Begin at the line below that has "brown semicircle: (272, 262)" and stop after the line that has "green diamond: (88, 103) -> (39, 97), moved". Please restate only those lines, word for word.
== SUPPLIED DATA ==
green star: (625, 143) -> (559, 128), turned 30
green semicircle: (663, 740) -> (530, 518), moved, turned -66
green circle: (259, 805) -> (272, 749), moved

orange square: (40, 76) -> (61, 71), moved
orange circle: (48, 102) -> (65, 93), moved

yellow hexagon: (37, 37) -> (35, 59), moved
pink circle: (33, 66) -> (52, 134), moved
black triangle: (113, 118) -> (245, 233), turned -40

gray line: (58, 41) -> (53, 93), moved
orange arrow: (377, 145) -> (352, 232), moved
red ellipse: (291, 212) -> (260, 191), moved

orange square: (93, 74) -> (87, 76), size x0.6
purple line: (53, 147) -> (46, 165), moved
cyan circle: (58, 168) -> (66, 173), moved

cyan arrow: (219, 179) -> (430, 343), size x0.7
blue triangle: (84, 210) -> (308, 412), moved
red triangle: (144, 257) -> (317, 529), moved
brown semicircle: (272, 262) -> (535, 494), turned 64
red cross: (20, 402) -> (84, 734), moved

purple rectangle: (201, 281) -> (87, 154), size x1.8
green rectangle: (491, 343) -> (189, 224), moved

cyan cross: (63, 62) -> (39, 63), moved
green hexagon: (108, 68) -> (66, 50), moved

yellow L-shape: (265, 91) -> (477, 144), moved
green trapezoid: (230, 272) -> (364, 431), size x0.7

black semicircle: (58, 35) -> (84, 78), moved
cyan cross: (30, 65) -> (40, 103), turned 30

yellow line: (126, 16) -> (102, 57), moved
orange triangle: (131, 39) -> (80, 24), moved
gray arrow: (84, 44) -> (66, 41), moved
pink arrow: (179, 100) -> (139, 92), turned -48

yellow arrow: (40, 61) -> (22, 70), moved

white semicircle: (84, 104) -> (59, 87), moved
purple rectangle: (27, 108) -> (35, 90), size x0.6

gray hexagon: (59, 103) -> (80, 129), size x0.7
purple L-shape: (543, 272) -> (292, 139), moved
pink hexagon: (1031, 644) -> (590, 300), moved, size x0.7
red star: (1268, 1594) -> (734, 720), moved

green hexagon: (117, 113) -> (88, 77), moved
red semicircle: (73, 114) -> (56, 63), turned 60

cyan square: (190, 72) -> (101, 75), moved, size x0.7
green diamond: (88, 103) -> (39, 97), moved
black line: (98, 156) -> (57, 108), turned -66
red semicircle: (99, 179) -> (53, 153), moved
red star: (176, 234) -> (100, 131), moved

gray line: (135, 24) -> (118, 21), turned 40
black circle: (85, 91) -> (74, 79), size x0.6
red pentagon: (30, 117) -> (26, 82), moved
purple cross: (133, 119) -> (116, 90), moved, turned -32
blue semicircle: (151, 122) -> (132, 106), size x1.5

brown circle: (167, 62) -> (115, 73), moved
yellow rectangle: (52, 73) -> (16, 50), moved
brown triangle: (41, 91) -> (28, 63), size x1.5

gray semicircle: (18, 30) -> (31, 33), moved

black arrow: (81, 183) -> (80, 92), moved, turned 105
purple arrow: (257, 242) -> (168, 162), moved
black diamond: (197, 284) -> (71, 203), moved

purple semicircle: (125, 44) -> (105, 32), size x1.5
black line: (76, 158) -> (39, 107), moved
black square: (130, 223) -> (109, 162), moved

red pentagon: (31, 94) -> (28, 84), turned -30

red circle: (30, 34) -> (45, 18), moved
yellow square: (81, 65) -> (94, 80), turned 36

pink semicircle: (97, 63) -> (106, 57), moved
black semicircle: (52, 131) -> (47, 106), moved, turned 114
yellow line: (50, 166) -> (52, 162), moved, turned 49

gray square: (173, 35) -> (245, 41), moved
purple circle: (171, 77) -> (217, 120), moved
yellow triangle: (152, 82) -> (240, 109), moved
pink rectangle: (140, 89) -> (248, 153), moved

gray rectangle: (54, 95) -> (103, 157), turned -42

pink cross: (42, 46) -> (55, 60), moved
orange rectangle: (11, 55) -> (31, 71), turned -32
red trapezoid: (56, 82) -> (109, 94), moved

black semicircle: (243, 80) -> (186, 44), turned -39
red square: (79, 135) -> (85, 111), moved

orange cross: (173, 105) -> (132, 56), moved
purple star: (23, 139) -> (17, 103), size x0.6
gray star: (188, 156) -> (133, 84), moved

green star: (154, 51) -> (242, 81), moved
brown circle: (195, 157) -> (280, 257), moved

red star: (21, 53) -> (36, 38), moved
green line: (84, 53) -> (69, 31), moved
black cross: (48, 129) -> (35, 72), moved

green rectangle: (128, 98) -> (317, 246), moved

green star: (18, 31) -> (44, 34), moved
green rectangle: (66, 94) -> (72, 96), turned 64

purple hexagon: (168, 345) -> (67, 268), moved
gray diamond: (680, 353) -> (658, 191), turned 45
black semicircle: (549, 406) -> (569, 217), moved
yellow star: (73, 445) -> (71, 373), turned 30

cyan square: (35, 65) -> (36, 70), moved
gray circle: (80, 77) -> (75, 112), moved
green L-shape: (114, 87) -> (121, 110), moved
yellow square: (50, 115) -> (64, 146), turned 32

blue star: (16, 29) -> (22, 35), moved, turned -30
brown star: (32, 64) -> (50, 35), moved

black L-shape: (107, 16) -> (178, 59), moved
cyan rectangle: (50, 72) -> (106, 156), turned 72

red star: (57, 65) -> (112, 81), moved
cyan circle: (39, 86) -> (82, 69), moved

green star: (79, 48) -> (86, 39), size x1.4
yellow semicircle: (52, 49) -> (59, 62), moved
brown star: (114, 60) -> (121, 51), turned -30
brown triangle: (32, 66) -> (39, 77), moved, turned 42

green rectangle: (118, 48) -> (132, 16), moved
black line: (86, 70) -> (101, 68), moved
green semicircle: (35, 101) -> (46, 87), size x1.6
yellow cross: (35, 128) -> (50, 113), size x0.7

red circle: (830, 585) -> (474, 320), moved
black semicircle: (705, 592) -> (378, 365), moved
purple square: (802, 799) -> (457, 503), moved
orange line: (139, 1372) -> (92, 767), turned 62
===
◆ **RESPONSE AREA**:
brown semicircle: (272, 262) -> (535, 494), turned 64
red cross: (20, 402) -> (84, 734), moved

purple rectangle: (201, 281) -> (87, 154), size x1.8
green rectangle: (491, 343) -> (189, 224), moved

cyan cross: (63, 62) -> (39, 63), moved
green hexagon: (108, 68) -> (66, 50), moved

yellow L-shape: (265, 91) -> (477, 144), moved
green trapezoid: (230, 272) -> (364, 431), size x0.7

black semicircle: (58, 35) -> (84, 78), moved
cyan cross: (30, 65) -> (40, 103), turned 30

yellow line: (126, 16) -> (102, 57), moved
orange triangle: (131, 39) -> (80, 24), moved
gray arrow: (84, 44) -> (66, 41), moved
pink arrow: (179, 100) -> (139, 92), turned -48

yellow arrow: (40, 61) -> (22, 70), moved

white semicircle: (84, 104) -> (59, 87), moved
purple rectangle: (27, 108) -> (35, 90), size x0.6

gray hexagon: (59, 103) -> (80, 129), size x0.7
purple L-shape: (543, 272) -> (292, 139), moved
pink hexagon: (1031, 644) -> (590, 300), moved, size x0.7
red star: (1268, 1594) -> (734, 720), moved

green hexagon: (117, 113) -> (88, 77), moved
red semicircle: (73, 114) -> (56, 63), turned 60

cyan square: (190, 72) -> (101, 75), moved, size x0.7
green diamond: (88, 103) -> (39, 97), moved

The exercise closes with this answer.